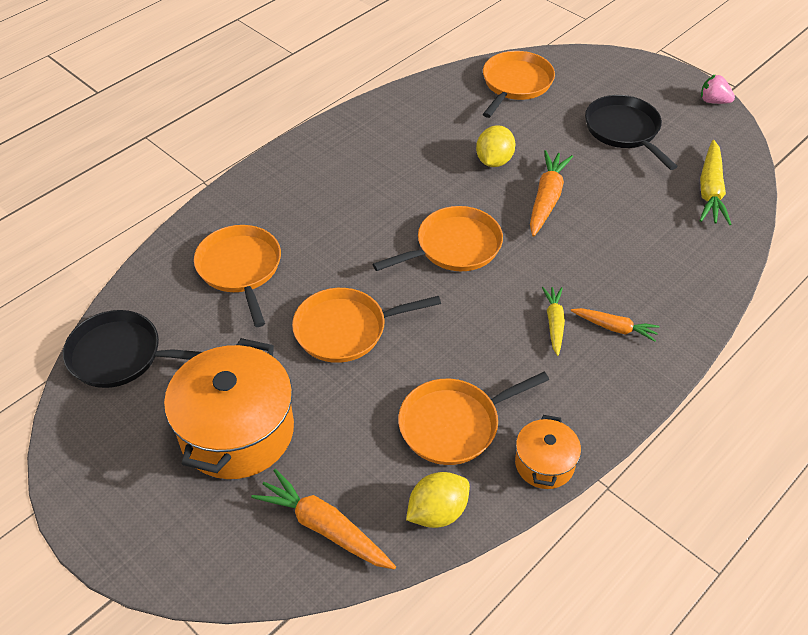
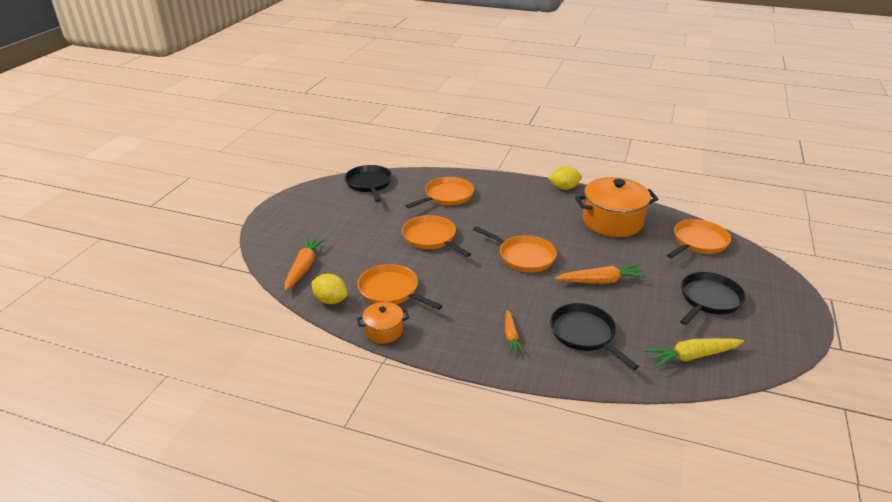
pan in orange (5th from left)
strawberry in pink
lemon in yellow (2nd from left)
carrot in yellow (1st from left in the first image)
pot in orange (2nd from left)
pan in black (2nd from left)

★ ★ ★

_WHAT TO WORK ON_.
What you give back should be exactly the lines of the entries above from the one containing "lemon in yellow (2nd from left)" to the end, and nothing more.

_WRITTEN REPLY_.
lemon in yellow (2nd from left)
carrot in yellow (1st from left in the first image)
pot in orange (2nd from left)
pan in black (2nd from left)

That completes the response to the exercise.